Records for the exercise:
▬▬▬
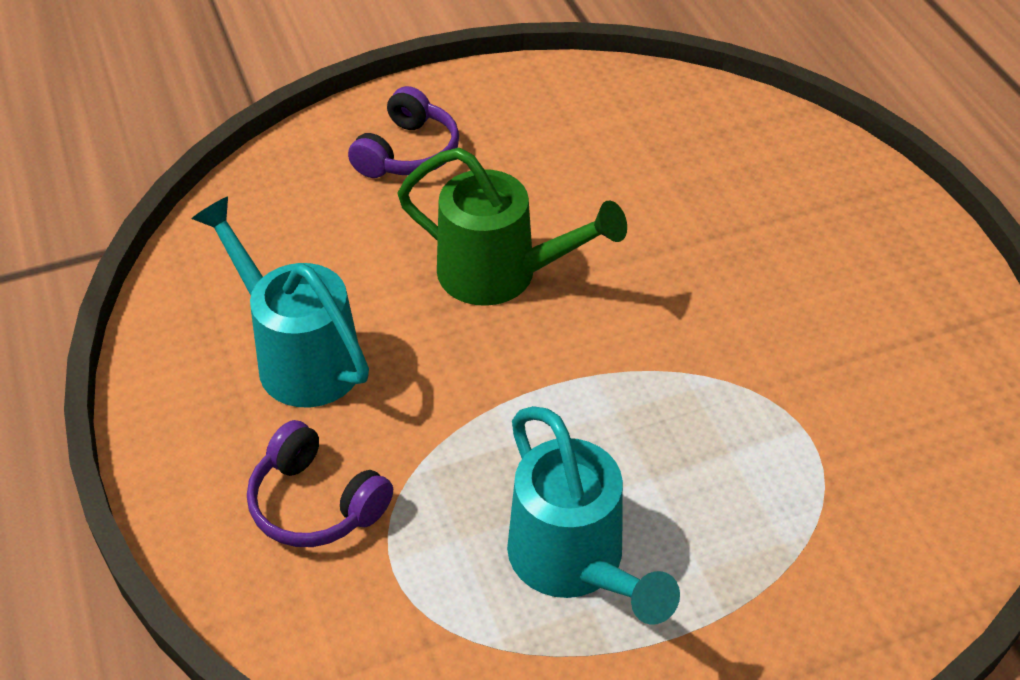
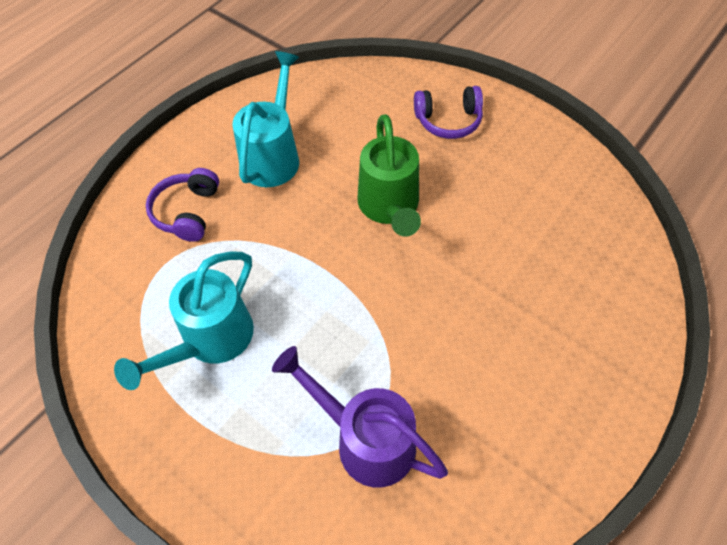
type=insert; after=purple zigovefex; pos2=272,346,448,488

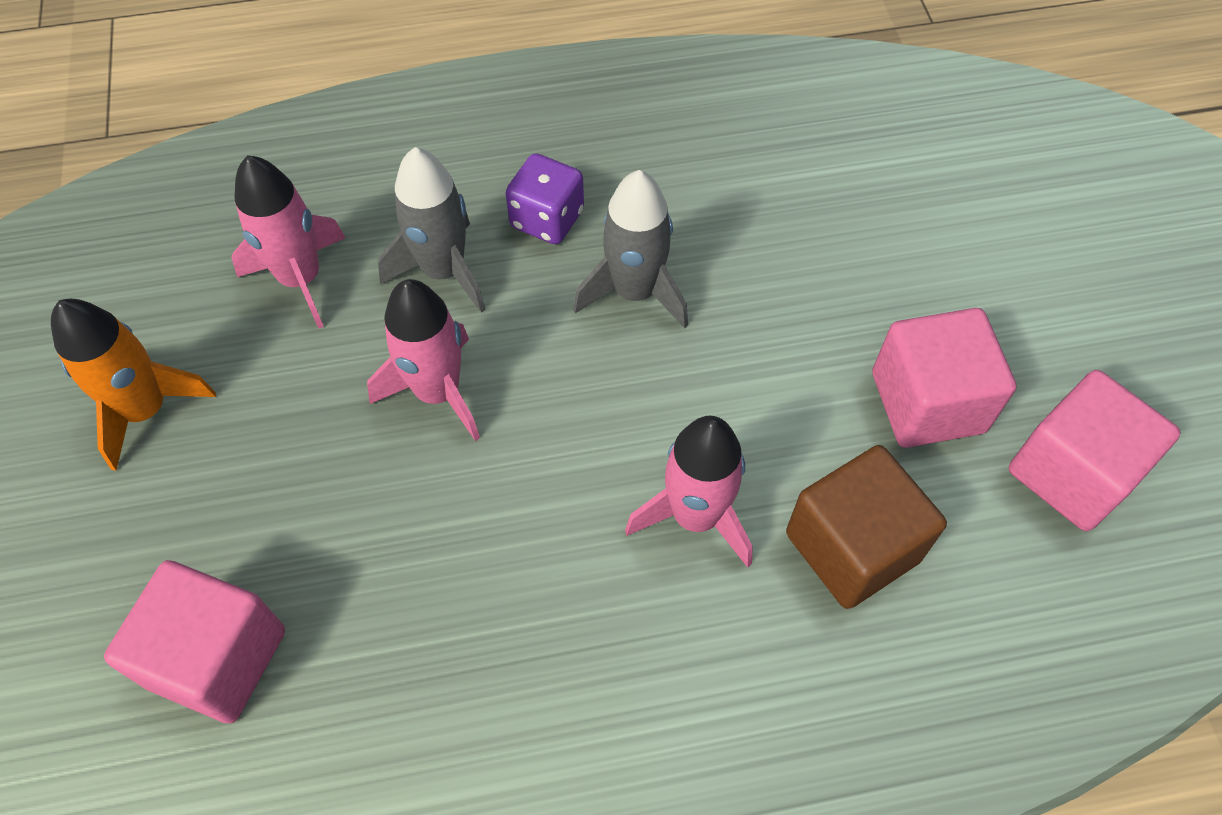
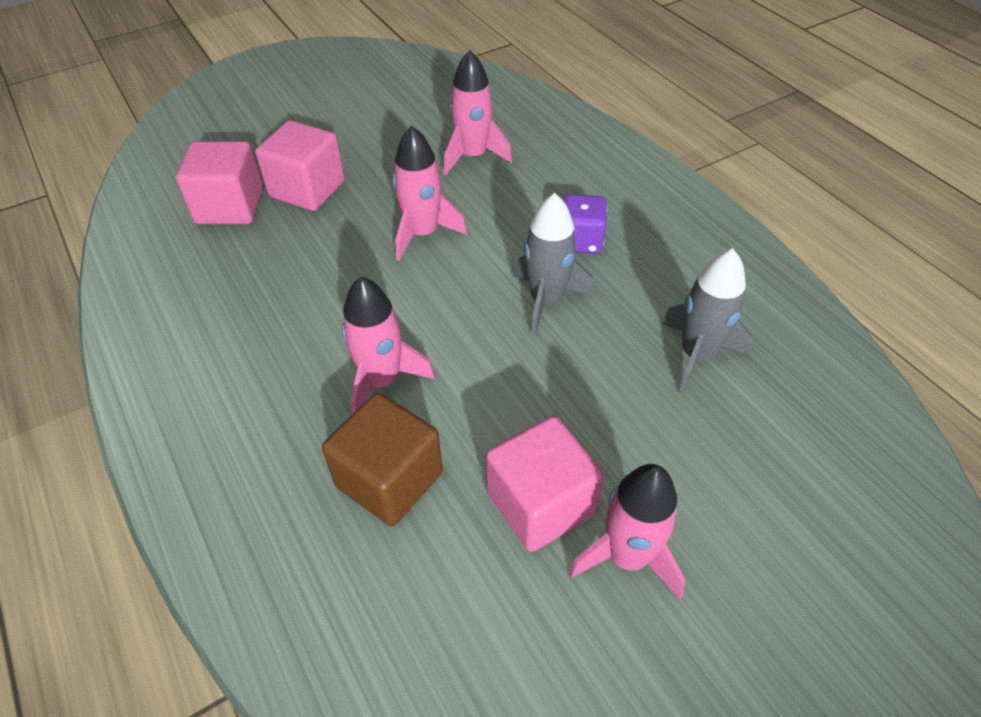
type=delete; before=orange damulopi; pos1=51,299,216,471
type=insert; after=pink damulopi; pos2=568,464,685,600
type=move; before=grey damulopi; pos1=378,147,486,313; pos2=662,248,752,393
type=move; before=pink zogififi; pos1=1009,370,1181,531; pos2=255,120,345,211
▬▬▬
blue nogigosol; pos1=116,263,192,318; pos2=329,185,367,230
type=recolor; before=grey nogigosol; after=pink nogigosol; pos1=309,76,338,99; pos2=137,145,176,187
▬▬▬
Goal of the exercise:
Look above for the line containing "type=insert; after=purple zigovefex;", then copy exactly from it through the line containing "type=move; before=pink zogififi;", keeping both and leaving out pictures. Add nothing else.

Solution:
type=insert; after=purple zigovefex; pos2=272,346,448,488

type=delete; before=orange damulopi; pos1=51,299,216,471
type=insert; after=pink damulopi; pos2=568,464,685,600
type=move; before=grey damulopi; pos1=378,147,486,313; pos2=662,248,752,393
type=move; before=pink zogififi; pos1=1009,370,1181,531; pos2=255,120,345,211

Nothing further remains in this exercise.